#### Recorded data:
--------------------------------------------------

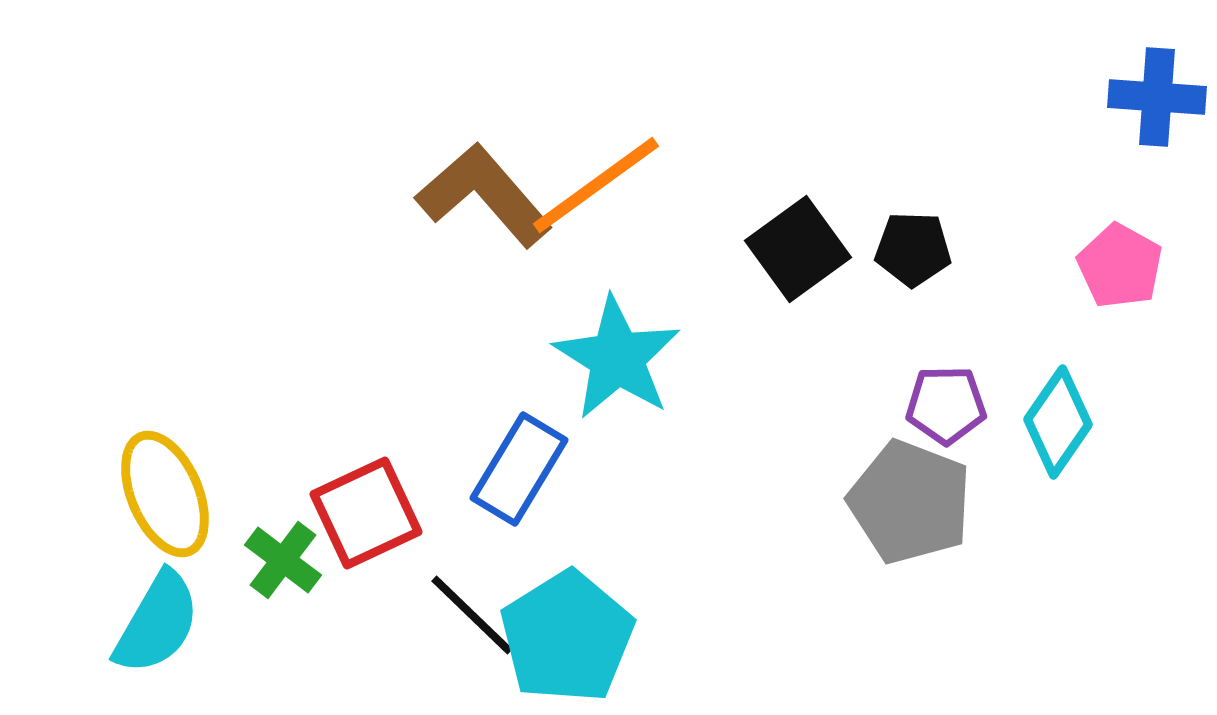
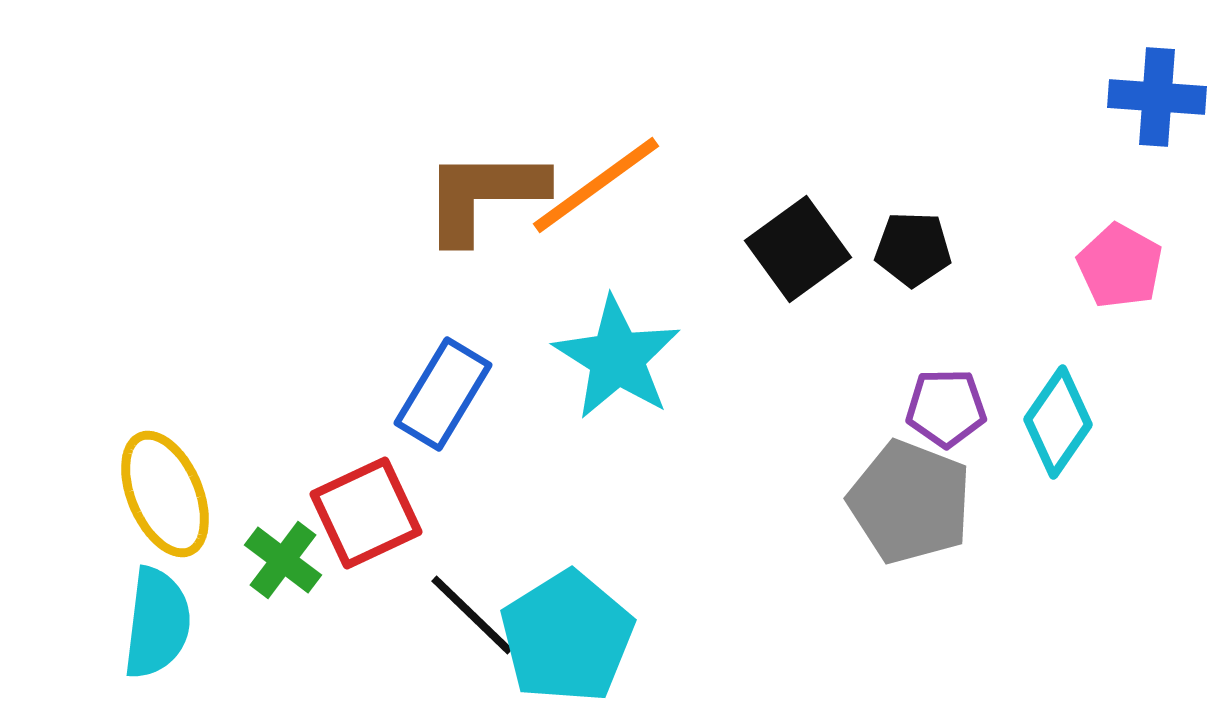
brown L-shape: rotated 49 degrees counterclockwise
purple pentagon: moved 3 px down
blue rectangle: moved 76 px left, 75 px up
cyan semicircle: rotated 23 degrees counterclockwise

--------------------------------------------------

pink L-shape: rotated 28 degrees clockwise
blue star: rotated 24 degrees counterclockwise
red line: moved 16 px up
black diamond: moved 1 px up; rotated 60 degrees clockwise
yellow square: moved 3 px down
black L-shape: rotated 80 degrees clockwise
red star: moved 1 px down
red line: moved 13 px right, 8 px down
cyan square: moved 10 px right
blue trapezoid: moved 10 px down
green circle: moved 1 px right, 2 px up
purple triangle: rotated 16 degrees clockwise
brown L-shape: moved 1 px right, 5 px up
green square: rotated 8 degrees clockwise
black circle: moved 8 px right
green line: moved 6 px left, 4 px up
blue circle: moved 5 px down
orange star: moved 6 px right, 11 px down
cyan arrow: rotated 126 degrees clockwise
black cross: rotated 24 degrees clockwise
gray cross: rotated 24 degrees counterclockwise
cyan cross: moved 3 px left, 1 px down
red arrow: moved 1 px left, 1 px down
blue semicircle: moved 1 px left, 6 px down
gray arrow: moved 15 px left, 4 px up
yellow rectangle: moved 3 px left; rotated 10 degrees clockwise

--------------------------------------------------

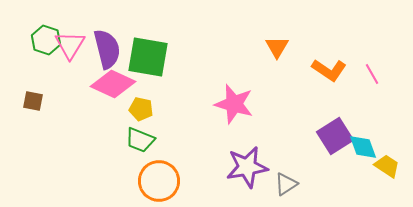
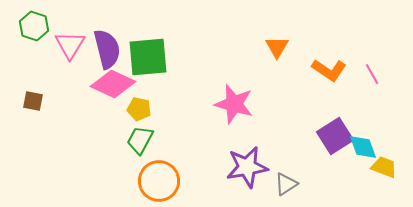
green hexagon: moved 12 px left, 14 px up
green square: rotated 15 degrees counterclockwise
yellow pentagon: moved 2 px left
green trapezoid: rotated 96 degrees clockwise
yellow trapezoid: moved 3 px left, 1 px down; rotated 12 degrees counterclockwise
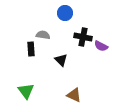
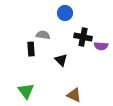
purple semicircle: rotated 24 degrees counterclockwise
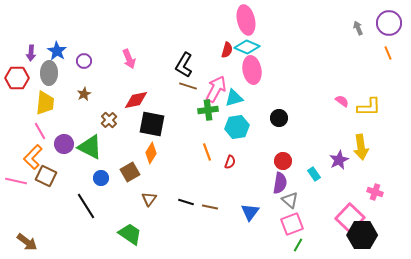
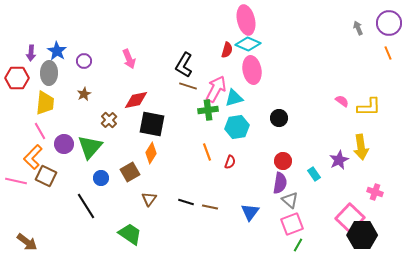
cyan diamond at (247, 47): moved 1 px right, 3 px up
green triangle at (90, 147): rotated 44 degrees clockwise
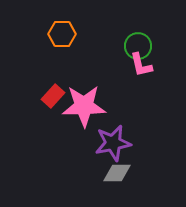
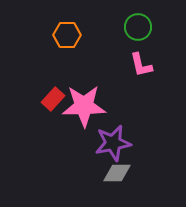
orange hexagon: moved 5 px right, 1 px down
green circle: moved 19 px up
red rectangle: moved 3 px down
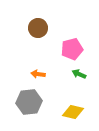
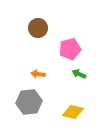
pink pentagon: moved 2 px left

--------------------------------------------------

#### Task goal:
Your task is to restate, word for word, only those lines above that fall between the line holding "brown L-shape: rotated" and the line holding "cyan semicircle: rotated", inclusive.

#### Response box:
brown L-shape: rotated 49 degrees counterclockwise
purple pentagon: moved 3 px down
blue rectangle: moved 76 px left, 75 px up
cyan semicircle: rotated 23 degrees counterclockwise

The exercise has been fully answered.